Given records
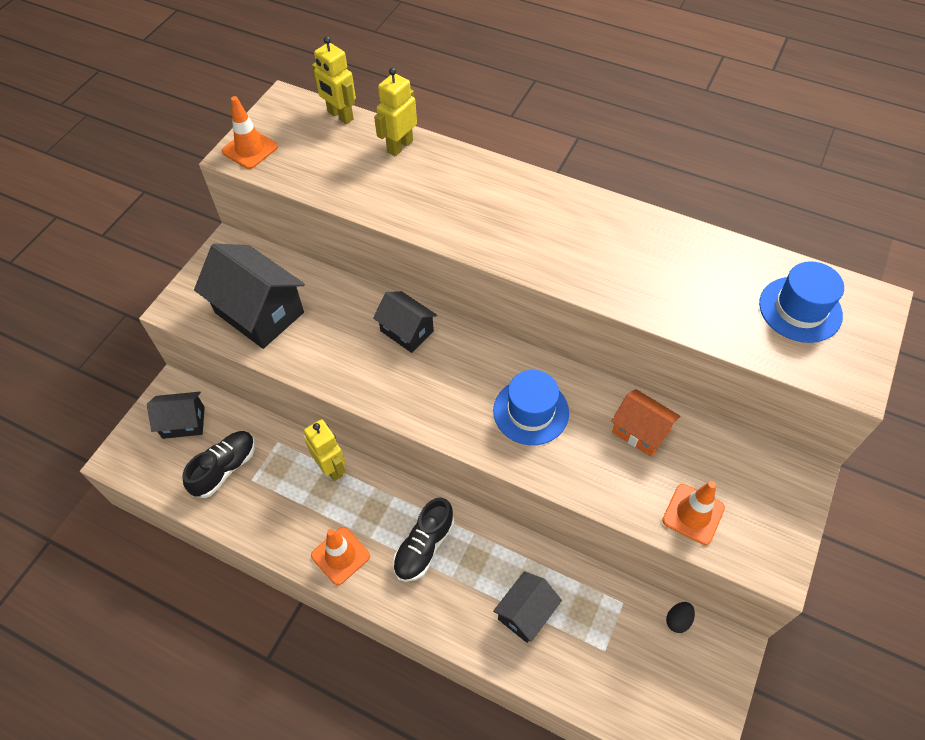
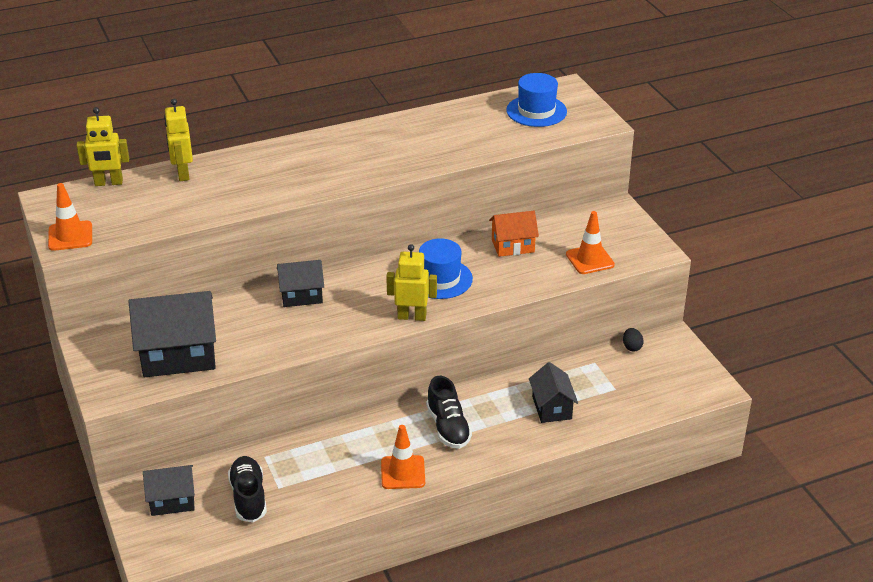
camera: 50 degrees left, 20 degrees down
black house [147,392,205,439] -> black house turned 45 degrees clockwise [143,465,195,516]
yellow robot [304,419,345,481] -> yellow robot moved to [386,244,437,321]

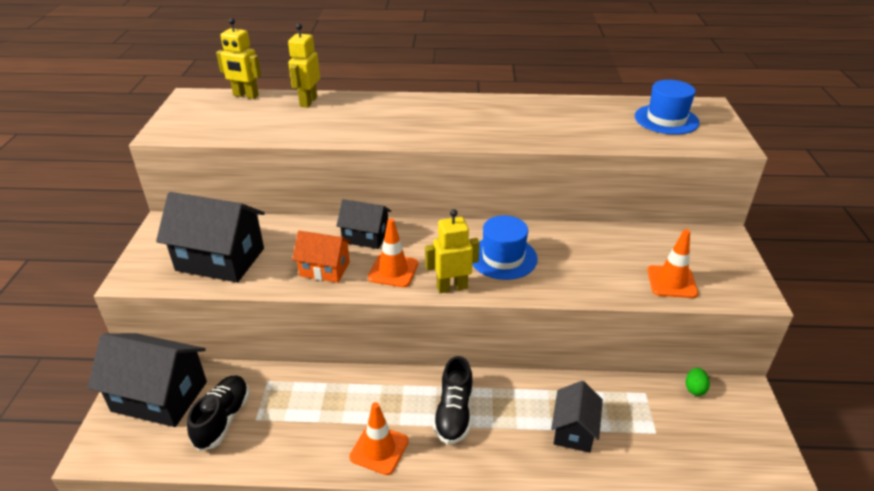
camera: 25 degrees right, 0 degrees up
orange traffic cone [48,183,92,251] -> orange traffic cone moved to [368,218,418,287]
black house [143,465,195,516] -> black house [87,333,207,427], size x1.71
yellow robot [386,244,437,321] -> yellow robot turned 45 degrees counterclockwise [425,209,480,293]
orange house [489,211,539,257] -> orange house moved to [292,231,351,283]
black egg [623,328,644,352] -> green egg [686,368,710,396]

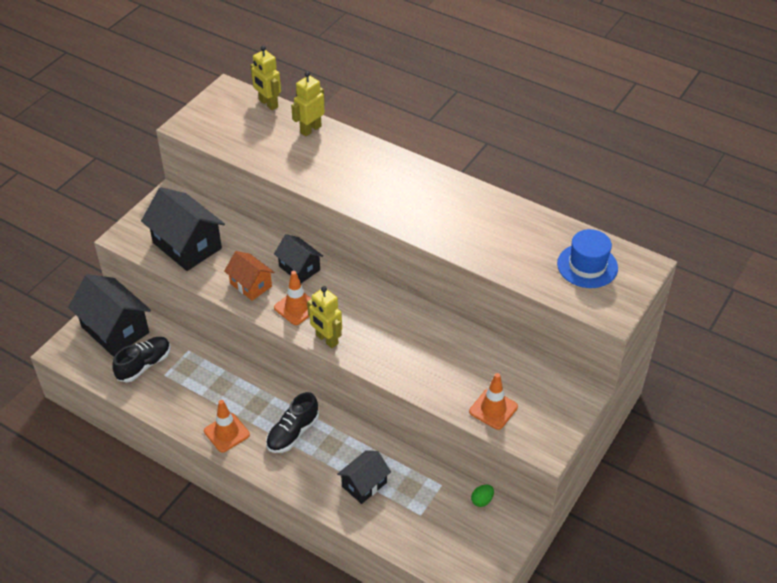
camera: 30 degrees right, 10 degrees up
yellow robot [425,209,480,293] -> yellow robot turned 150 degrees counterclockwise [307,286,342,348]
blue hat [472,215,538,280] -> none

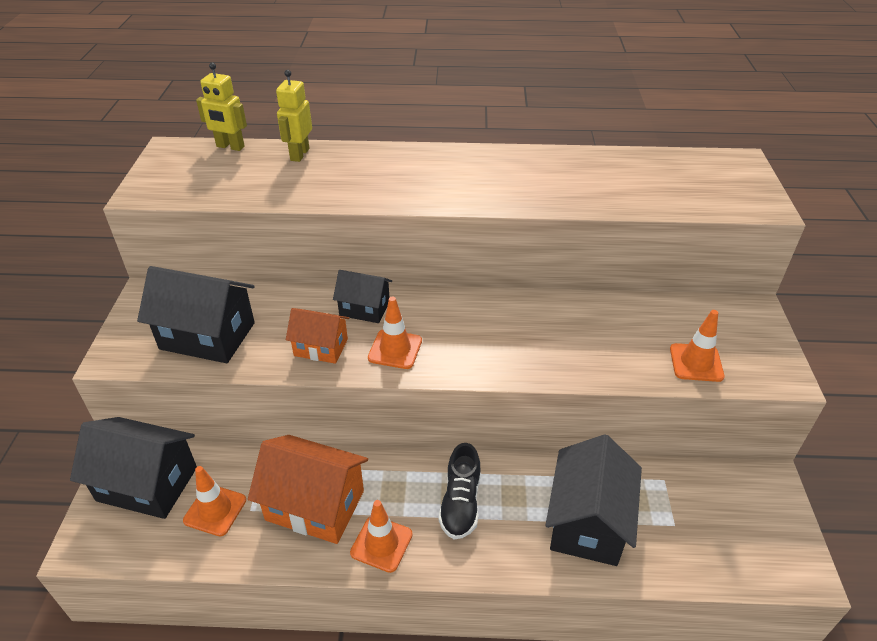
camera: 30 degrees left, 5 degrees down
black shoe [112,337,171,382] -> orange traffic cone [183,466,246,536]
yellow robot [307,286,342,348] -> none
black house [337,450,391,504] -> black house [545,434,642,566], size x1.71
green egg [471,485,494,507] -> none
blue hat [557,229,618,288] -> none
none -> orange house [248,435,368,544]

--

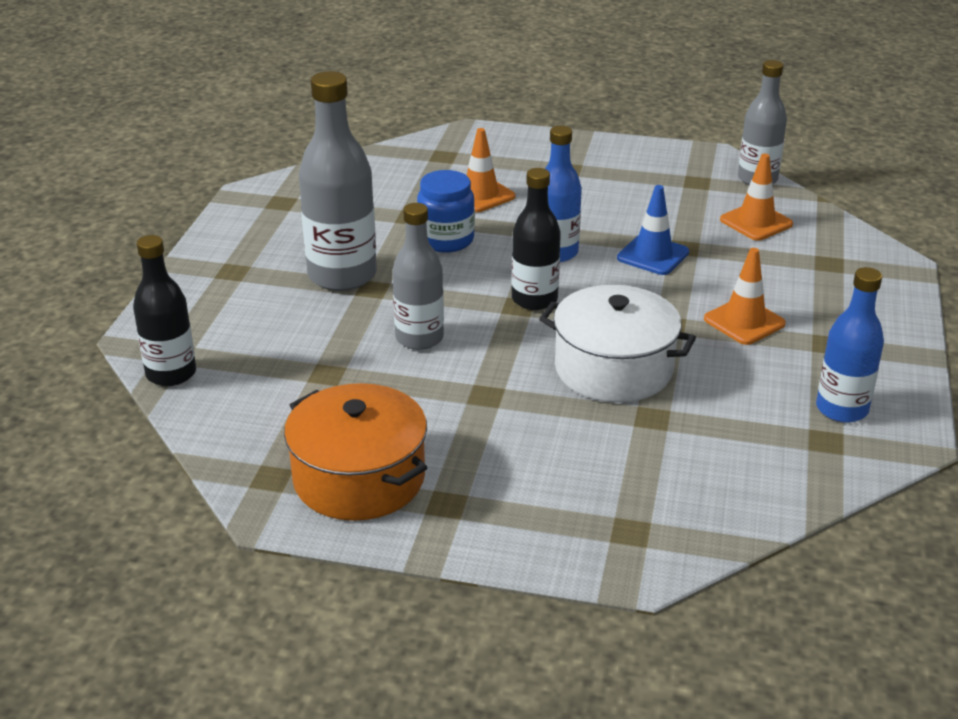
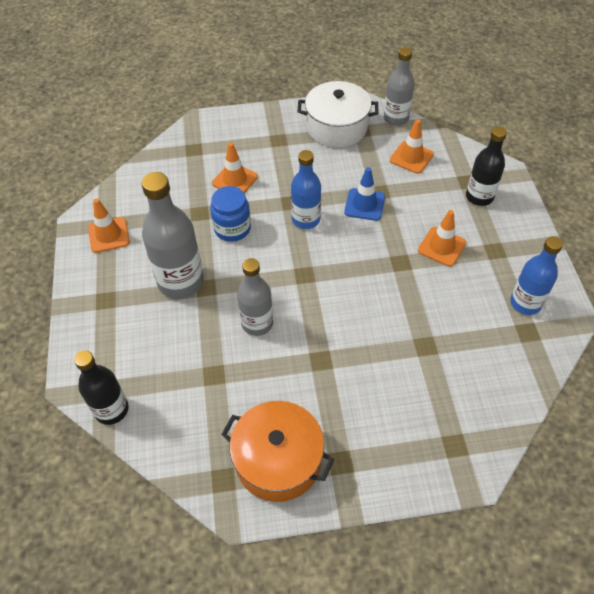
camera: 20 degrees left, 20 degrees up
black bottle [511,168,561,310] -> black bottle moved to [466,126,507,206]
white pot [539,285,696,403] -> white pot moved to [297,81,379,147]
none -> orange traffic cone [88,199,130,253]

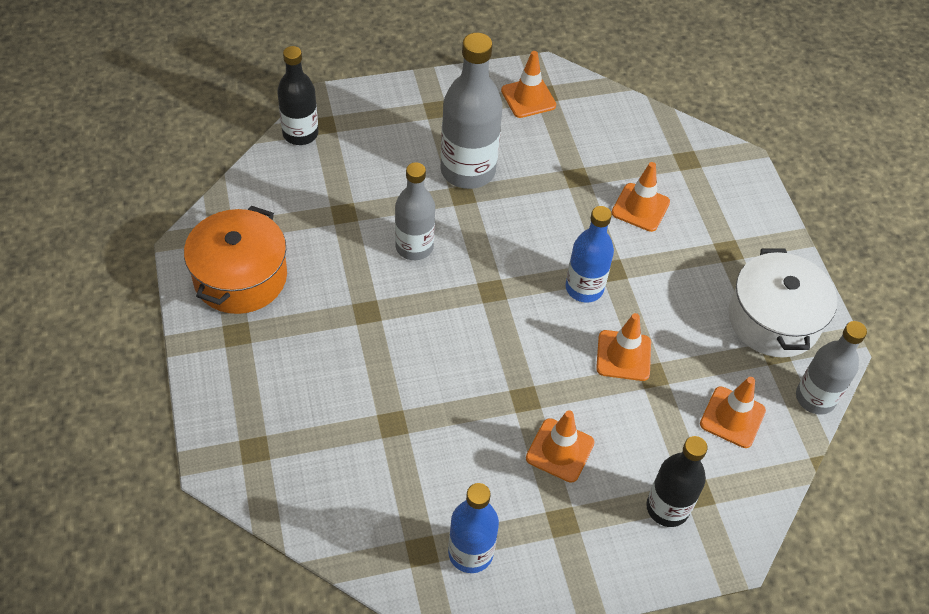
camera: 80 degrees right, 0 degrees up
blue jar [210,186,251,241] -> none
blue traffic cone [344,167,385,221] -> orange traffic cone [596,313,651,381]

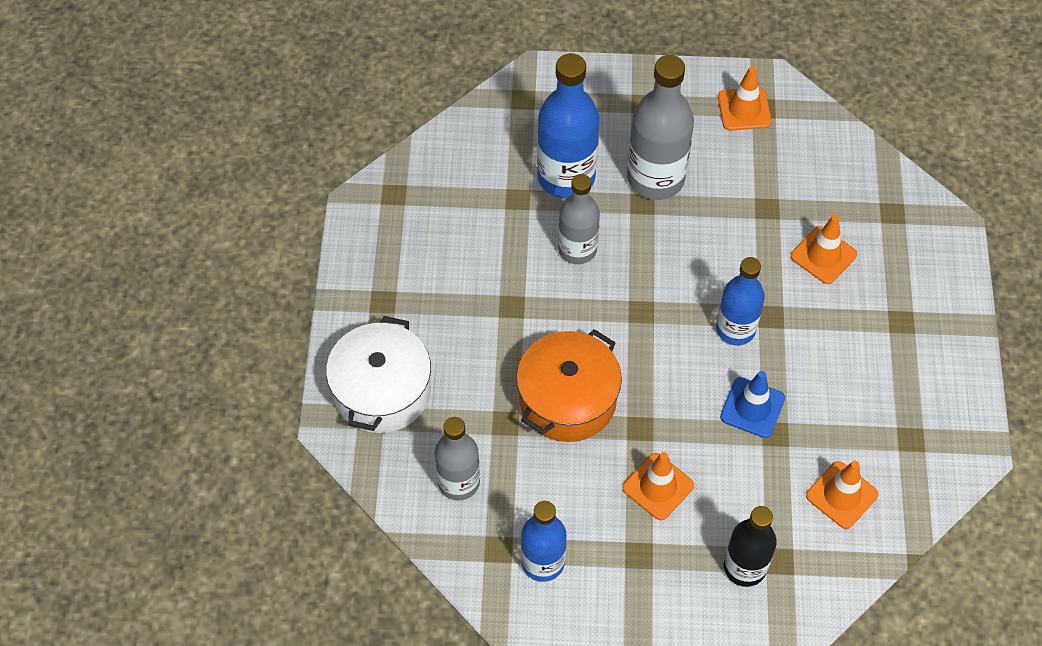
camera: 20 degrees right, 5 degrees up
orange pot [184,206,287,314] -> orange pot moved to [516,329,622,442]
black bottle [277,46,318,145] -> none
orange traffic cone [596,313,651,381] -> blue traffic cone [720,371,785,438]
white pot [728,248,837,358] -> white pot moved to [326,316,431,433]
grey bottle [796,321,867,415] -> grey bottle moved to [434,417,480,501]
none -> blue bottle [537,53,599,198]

--

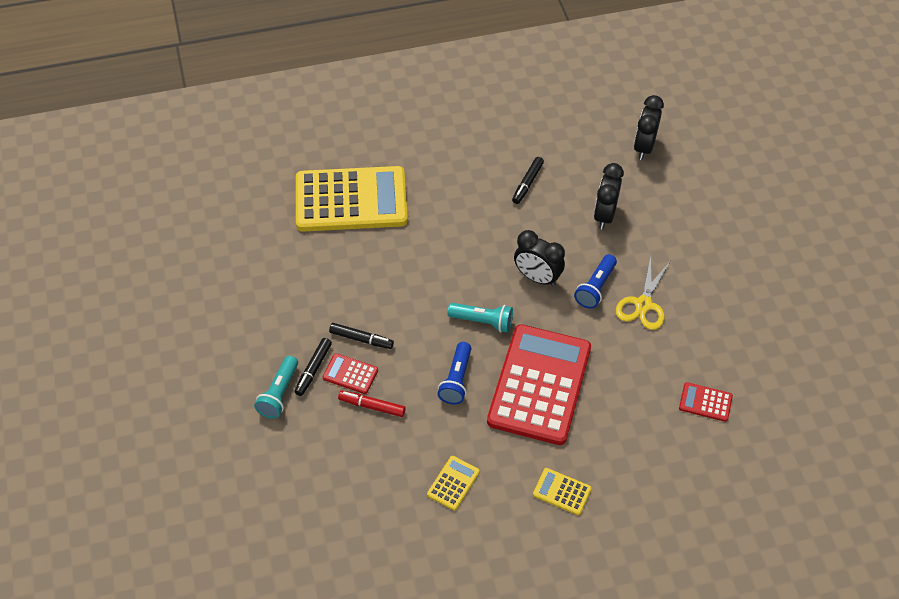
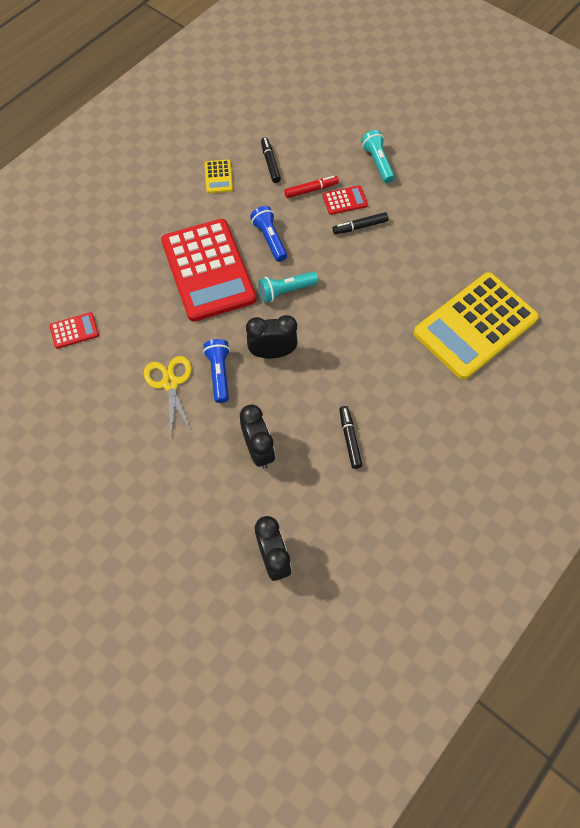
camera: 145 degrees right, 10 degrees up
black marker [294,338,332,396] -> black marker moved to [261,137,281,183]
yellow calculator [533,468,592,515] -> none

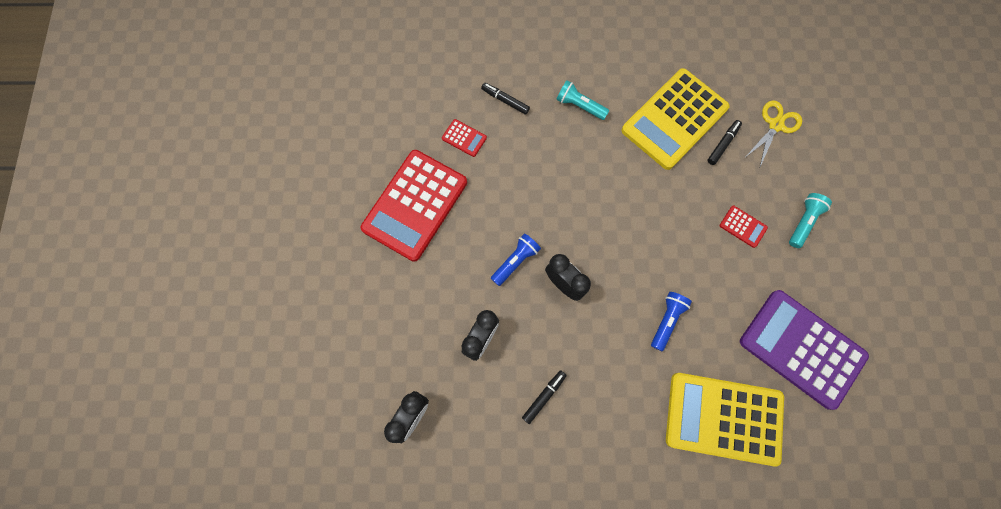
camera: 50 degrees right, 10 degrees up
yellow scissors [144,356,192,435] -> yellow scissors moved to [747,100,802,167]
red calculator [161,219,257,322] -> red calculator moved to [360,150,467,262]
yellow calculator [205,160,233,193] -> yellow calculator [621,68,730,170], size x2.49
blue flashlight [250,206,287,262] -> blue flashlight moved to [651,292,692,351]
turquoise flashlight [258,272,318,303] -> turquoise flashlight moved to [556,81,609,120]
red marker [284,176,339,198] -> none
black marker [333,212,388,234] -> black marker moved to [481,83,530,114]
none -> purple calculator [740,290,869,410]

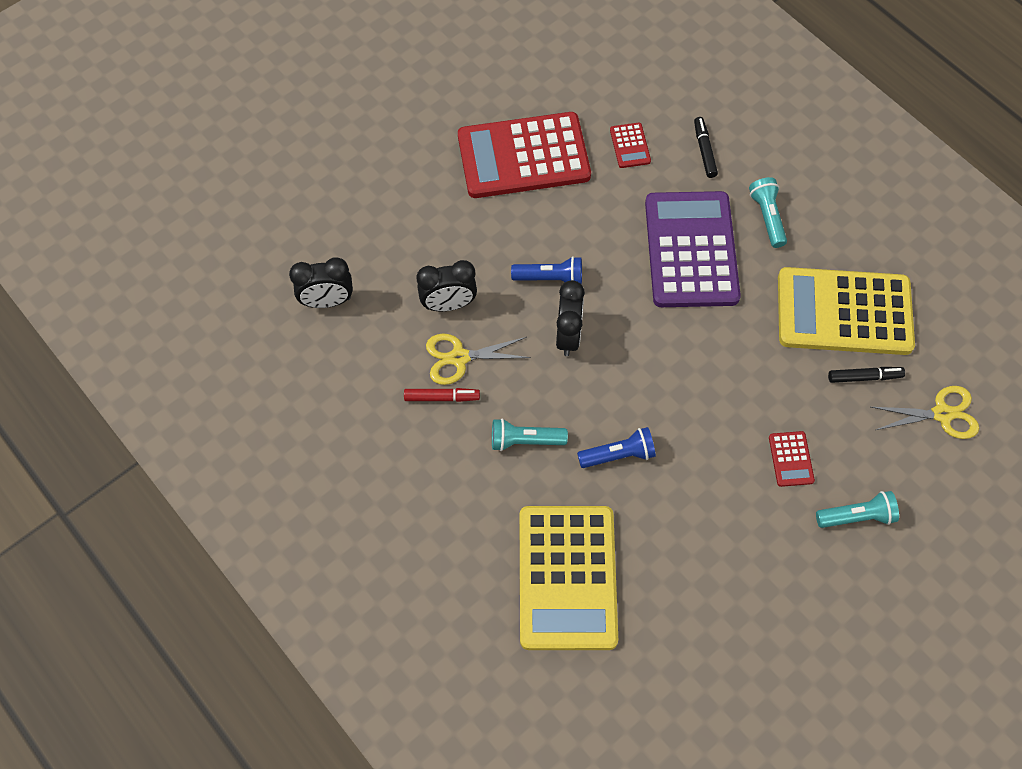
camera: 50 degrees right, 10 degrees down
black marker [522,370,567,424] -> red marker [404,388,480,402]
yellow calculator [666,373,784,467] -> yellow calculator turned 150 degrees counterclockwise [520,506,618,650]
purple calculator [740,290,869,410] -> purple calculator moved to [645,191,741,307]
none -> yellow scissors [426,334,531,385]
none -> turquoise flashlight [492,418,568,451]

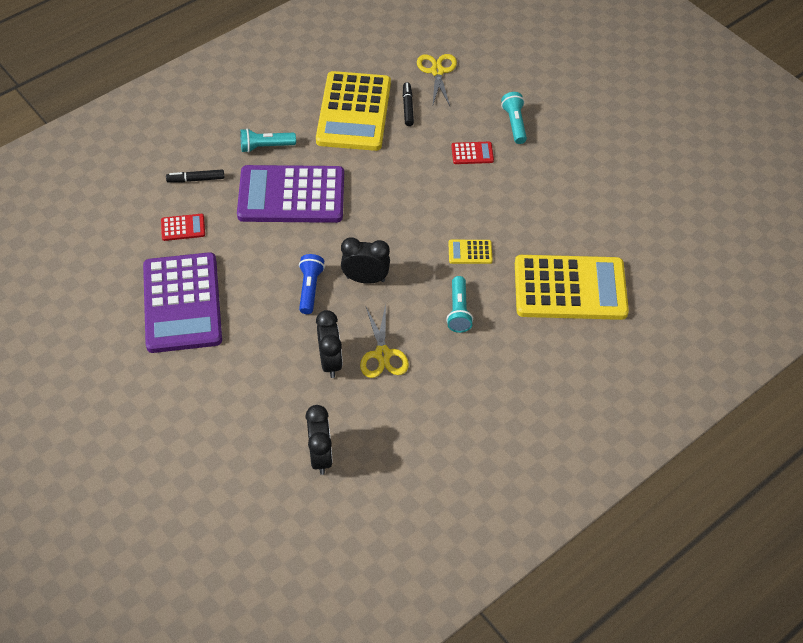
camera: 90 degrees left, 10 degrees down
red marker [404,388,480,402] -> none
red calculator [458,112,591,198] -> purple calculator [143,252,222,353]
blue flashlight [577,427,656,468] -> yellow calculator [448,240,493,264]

Exercise
Your answer should be every line above that contains the word "traffic".

Your solution
orange traffic cone [48,183,92,251] -> orange traffic cone moved to [368,218,418,287]
black shoe [112,337,171,382] -> orange traffic cone [183,466,246,536]
none -> orange traffic cone [88,199,130,253]
blue traffic cone [344,167,385,221] -> orange traffic cone [596,313,651,381]
orange traffic cone [596,313,651,381] -> blue traffic cone [720,371,785,438]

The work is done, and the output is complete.